[To be done]
Give the number of lines in the records that contain the string "kern", and nothing else. Case counts.

-- Source records start --

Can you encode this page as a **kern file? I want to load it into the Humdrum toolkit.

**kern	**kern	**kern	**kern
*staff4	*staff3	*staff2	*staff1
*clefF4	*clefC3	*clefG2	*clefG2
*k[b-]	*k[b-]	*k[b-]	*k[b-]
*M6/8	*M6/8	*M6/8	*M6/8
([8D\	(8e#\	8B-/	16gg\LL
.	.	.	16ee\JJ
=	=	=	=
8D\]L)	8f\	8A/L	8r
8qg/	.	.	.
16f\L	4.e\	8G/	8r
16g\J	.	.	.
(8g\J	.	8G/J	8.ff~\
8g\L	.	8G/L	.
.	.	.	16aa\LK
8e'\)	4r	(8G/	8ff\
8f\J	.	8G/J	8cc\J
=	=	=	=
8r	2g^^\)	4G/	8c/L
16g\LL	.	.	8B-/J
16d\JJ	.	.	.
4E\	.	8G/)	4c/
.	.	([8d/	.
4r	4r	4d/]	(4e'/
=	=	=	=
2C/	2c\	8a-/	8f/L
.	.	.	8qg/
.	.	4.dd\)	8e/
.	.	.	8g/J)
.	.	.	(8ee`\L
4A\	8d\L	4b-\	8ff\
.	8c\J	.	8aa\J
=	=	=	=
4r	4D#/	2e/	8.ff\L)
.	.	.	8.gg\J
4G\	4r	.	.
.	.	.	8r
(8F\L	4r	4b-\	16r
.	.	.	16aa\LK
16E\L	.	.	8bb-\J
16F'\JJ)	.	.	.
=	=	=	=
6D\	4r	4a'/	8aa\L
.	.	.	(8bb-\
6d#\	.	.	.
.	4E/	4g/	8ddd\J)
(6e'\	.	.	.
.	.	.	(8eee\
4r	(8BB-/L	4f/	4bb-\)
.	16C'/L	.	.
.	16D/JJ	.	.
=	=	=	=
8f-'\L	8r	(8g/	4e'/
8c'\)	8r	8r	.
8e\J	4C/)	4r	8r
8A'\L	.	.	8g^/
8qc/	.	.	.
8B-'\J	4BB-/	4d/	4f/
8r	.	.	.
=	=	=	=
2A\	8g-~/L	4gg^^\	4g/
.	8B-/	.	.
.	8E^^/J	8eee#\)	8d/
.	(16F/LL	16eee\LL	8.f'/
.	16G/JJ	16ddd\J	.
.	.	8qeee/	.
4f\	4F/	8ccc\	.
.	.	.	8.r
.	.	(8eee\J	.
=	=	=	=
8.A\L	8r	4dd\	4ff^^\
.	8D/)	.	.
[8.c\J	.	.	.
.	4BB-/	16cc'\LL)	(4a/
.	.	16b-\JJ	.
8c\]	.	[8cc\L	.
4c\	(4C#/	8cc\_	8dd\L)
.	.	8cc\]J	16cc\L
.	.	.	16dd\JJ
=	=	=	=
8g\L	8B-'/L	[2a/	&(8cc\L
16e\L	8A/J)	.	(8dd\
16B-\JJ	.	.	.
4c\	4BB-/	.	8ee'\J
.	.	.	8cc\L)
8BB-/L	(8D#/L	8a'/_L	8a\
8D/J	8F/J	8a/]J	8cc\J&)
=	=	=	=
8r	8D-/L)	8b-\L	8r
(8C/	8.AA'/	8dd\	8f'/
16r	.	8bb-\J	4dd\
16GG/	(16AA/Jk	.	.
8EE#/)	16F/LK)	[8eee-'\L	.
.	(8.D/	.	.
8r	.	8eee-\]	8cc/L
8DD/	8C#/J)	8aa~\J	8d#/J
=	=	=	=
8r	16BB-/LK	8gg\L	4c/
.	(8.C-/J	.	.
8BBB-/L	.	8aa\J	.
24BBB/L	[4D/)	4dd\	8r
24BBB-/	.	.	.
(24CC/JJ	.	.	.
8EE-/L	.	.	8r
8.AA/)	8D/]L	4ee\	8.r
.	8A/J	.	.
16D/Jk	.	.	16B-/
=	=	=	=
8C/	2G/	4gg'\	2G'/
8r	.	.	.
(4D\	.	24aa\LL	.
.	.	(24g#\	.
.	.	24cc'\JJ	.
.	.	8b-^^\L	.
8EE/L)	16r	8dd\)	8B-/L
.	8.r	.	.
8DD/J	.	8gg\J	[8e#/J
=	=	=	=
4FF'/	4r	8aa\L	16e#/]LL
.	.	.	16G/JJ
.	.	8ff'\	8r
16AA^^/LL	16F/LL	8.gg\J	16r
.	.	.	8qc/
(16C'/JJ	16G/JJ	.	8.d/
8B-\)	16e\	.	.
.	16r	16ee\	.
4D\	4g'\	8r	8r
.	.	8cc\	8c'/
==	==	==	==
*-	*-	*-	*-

-- Source records end --

[Output below]
2